### Work request
Let the answer be the lines from the one with "R5: 100k (+9V, SDA) -> 51k (+9V, SDA)" to the end of the entries, copied exactly with both boundary lines kept.

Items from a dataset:

== Segment start ==

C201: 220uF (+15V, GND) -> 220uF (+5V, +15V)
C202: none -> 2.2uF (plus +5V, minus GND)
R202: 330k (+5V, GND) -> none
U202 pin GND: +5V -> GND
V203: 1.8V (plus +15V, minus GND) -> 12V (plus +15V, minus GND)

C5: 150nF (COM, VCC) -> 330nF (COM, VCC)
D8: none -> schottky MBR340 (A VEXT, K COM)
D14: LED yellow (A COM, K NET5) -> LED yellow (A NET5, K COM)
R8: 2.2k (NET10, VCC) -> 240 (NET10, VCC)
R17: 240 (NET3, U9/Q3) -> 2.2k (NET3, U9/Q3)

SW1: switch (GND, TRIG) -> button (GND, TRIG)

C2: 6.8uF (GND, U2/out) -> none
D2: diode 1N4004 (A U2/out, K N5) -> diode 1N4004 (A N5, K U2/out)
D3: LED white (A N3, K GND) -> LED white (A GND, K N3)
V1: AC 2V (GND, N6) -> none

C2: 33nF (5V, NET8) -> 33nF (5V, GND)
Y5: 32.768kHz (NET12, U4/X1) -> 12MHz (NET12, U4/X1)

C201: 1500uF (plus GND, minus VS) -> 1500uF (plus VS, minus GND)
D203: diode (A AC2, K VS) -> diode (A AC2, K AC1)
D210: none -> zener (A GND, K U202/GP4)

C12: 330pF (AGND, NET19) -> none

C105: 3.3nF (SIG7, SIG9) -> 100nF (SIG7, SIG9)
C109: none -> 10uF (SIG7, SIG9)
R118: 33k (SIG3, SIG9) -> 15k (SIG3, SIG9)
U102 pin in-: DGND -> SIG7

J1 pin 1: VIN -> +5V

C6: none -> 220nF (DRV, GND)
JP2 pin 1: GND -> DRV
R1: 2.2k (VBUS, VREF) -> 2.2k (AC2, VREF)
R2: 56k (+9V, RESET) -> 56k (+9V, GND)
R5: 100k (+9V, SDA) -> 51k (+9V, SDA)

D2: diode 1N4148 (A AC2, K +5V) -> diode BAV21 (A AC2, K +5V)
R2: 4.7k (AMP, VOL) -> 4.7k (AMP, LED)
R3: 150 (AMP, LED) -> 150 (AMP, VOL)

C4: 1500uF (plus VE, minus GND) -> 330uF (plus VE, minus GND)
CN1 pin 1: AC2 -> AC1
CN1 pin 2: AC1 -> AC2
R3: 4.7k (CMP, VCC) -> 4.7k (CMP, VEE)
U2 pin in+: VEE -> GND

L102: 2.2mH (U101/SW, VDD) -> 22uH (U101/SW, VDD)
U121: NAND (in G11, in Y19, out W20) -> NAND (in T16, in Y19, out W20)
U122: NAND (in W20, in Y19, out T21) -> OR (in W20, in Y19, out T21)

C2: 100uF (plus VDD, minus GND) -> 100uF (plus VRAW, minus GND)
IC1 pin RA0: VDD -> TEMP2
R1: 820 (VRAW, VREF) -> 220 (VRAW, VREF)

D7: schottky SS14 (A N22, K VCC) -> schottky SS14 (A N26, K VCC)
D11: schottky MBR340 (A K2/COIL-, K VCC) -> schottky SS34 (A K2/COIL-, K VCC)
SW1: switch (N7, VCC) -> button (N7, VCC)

== Segment end ==

### Answer space
R5: 100k (+9V, SDA) -> 51k (+9V, SDA)

D2: diode 1N4148 (A AC2, K +5V) -> diode BAV21 (A AC2, K +5V)
R2: 4.7k (AMP, VOL) -> 4.7k (AMP, LED)
R3: 150 (AMP, LED) -> 150 (AMP, VOL)

C4: 1500uF (plus VE, minus GND) -> 330uF (plus VE, minus GND)
CN1 pin 1: AC2 -> AC1
CN1 pin 2: AC1 -> AC2
R3: 4.7k (CMP, VCC) -> 4.7k (CMP, VEE)
U2 pin in+: VEE -> GND

L102: 2.2mH (U101/SW, VDD) -> 22uH (U101/SW, VDD)
U121: NAND (in G11, in Y19, out W20) -> NAND (in T16, in Y19, out W20)
U122: NAND (in W20, in Y19, out T21) -> OR (in W20, in Y19, out T21)

C2: 100uF (plus VDD, minus GND) -> 100uF (plus VRAW, minus GND)
IC1 pin RA0: VDD -> TEMP2
R1: 820 (VRAW, VREF) -> 220 (VRAW, VREF)

D7: schottky SS14 (A N22, K VCC) -> schottky SS14 (A N26, K VCC)
D11: schottky MBR340 (A K2/COIL-, K VCC) -> schottky SS34 (A K2/COIL-, K VCC)
SW1: switch (N7, VCC) -> button (N7, VCC)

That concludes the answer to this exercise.